Structured diff data:

########################################

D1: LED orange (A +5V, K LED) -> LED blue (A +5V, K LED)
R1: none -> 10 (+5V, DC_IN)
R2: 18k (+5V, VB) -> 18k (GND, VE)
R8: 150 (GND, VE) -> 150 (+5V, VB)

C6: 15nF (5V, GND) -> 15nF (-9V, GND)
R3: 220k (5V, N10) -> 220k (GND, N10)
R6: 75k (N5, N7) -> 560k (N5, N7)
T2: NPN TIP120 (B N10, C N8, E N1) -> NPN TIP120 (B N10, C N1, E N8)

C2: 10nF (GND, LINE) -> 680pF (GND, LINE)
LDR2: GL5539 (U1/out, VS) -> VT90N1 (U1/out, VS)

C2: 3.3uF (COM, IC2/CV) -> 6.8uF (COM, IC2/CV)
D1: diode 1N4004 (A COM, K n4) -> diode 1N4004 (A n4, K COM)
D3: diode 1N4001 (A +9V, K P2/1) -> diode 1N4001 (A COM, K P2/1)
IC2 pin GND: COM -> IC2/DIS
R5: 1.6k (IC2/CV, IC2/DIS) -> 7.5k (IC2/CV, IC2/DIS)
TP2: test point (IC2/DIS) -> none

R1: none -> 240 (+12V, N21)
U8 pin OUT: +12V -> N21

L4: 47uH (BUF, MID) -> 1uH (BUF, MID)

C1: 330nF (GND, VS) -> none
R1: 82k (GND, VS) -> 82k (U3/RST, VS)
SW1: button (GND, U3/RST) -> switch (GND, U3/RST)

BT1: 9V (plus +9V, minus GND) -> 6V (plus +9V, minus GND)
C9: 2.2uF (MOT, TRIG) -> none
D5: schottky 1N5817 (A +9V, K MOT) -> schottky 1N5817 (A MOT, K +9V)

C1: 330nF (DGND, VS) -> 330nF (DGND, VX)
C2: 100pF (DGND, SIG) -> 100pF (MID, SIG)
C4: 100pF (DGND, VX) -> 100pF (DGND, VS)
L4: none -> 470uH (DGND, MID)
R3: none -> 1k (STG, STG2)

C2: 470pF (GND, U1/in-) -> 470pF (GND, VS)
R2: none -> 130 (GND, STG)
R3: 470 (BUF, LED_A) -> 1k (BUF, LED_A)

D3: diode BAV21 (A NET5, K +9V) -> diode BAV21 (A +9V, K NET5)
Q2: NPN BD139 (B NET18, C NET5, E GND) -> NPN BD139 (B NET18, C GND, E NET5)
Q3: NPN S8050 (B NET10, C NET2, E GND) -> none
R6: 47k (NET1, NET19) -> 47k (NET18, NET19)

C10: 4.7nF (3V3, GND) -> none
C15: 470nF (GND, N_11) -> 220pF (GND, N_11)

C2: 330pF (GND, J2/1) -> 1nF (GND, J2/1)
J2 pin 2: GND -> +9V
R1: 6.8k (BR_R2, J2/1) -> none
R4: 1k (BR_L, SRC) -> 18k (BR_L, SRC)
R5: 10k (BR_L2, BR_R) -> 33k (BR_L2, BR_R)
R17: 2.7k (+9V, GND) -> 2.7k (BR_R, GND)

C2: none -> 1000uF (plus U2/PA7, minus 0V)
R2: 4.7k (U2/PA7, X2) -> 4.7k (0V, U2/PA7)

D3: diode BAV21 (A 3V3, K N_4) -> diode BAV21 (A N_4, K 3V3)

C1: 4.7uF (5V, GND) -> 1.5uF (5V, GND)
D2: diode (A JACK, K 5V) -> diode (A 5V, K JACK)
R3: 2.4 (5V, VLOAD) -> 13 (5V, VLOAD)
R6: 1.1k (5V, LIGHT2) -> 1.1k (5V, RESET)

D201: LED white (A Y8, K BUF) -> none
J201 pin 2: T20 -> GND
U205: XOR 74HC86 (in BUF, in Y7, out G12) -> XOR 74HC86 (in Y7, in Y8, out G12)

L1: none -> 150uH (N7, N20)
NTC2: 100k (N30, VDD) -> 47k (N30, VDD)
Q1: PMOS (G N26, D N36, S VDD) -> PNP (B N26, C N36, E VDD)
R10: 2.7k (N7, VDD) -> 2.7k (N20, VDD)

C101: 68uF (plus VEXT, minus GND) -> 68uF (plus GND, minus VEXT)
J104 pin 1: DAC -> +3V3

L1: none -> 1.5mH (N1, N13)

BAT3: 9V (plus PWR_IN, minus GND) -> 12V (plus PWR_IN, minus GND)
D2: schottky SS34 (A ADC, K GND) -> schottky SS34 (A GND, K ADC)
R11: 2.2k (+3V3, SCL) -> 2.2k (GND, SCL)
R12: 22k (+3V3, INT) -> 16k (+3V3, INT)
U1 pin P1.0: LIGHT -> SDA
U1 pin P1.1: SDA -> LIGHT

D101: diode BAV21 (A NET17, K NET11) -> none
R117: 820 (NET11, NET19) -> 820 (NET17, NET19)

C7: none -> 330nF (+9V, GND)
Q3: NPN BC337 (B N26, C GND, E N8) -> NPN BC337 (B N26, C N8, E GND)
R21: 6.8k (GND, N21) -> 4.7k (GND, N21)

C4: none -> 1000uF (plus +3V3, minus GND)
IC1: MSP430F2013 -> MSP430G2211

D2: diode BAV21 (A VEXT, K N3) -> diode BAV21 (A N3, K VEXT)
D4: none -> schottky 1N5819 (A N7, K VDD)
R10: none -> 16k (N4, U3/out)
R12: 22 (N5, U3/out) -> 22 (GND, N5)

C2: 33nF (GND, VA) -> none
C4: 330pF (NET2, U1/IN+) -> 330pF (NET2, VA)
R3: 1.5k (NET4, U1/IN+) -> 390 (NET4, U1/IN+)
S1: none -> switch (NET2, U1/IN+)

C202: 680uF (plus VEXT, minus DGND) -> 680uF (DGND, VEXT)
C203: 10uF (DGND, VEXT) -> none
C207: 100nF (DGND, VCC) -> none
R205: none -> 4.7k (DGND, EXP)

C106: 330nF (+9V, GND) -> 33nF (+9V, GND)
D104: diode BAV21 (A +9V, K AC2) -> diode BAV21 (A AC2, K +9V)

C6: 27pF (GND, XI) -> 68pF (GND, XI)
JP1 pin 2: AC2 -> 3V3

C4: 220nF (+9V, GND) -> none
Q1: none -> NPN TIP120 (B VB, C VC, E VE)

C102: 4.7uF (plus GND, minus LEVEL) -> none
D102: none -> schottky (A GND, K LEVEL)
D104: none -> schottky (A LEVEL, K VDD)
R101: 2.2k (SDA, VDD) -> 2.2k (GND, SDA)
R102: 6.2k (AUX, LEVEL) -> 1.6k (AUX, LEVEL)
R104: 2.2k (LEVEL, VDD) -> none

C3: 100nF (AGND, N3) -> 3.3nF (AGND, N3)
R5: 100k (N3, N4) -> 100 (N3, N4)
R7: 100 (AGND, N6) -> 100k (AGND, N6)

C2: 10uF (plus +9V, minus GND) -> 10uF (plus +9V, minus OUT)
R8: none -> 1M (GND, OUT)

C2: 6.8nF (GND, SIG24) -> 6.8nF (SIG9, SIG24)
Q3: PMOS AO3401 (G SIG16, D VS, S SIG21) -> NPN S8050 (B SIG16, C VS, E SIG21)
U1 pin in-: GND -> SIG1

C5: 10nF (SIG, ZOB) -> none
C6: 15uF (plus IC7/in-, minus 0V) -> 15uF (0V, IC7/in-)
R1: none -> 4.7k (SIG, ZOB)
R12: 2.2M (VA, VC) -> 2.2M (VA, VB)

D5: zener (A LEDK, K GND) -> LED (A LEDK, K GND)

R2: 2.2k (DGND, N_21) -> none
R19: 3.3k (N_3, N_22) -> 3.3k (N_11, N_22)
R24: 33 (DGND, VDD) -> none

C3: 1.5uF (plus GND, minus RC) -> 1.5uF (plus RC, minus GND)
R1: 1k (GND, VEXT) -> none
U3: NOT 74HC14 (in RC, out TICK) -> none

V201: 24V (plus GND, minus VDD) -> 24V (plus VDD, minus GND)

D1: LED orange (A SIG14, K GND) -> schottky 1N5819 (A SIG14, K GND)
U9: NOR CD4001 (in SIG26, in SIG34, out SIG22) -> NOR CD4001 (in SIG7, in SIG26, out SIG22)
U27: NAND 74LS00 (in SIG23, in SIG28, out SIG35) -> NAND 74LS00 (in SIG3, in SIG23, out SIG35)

########################################

# What you will do
Set down exactly the lines from the start of the records to the line with "C1: 4.7uF (5V, GND) -> 1.5uF (5V, GND)". Include that line, and add nothing more.

# Output below
D1: LED orange (A +5V, K LED) -> LED blue (A +5V, K LED)
R1: none -> 10 (+5V, DC_IN)
R2: 18k (+5V, VB) -> 18k (GND, VE)
R8: 150 (GND, VE) -> 150 (+5V, VB)

C6: 15nF (5V, GND) -> 15nF (-9V, GND)
R3: 220k (5V, N10) -> 220k (GND, N10)
R6: 75k (N5, N7) -> 560k (N5, N7)
T2: NPN TIP120 (B N10, C N8, E N1) -> NPN TIP120 (B N10, C N1, E N8)

C2: 10nF (GND, LINE) -> 680pF (GND, LINE)
LDR2: GL5539 (U1/out, VS) -> VT90N1 (U1/out, VS)

C2: 3.3uF (COM, IC2/CV) -> 6.8uF (COM, IC2/CV)
D1: diode 1N4004 (A COM, K n4) -> diode 1N4004 (A n4, K COM)
D3: diode 1N4001 (A +9V, K P2/1) -> diode 1N4001 (A COM, K P2/1)
IC2 pin GND: COM -> IC2/DIS
R5: 1.6k (IC2/CV, IC2/DIS) -> 7.5k (IC2/CV, IC2/DIS)
TP2: test point (IC2/DIS) -> none

R1: none -> 240 (+12V, N21)
U8 pin OUT: +12V -> N21

L4: 47uH (BUF, MID) -> 1uH (BUF, MID)

C1: 330nF (GND, VS) -> none
R1: 82k (GND, VS) -> 82k (U3/RST, VS)
SW1: button (GND, U3/RST) -> switch (GND, U3/RST)

BT1: 9V (plus +9V, minus GND) -> 6V (plus +9V, minus GND)
C9: 2.2uF (MOT, TRIG) -> none
D5: schottky 1N5817 (A +9V, K MOT) -> schottky 1N5817 (A MOT, K +9V)

C1: 330nF (DGND, VS) -> 330nF (DGND, VX)
C2: 100pF (DGND, SIG) -> 100pF (MID, SIG)
C4: 100pF (DGND, VX) -> 100pF (DGND, VS)
L4: none -> 470uH (DGND, MID)
R3: none -> 1k (STG, STG2)

C2: 470pF (GND, U1/in-) -> 470pF (GND, VS)
R2: none -> 130 (GND, STG)
R3: 470 (BUF, LED_A) -> 1k (BUF, LED_A)

D3: diode BAV21 (A NET5, K +9V) -> diode BAV21 (A +9V, K NET5)
Q2: NPN BD139 (B NET18, C NET5, E GND) -> NPN BD139 (B NET18, C GND, E NET5)
Q3: NPN S8050 (B NET10, C NET2, E GND) -> none
R6: 47k (NET1, NET19) -> 47k (NET18, NET19)

C10: 4.7nF (3V3, GND) -> none
C15: 470nF (GND, N_11) -> 220pF (GND, N_11)

C2: 330pF (GND, J2/1) -> 1nF (GND, J2/1)
J2 pin 2: GND -> +9V
R1: 6.8k (BR_R2, J2/1) -> none
R4: 1k (BR_L, SRC) -> 18k (BR_L, SRC)
R5: 10k (BR_L2, BR_R) -> 33k (BR_L2, BR_R)
R17: 2.7k (+9V, GND) -> 2.7k (BR_R, GND)

C2: none -> 1000uF (plus U2/PA7, minus 0V)
R2: 4.7k (U2/PA7, X2) -> 4.7k (0V, U2/PA7)

D3: diode BAV21 (A 3V3, K N_4) -> diode BAV21 (A N_4, K 3V3)

C1: 4.7uF (5V, GND) -> 1.5uF (5V, GND)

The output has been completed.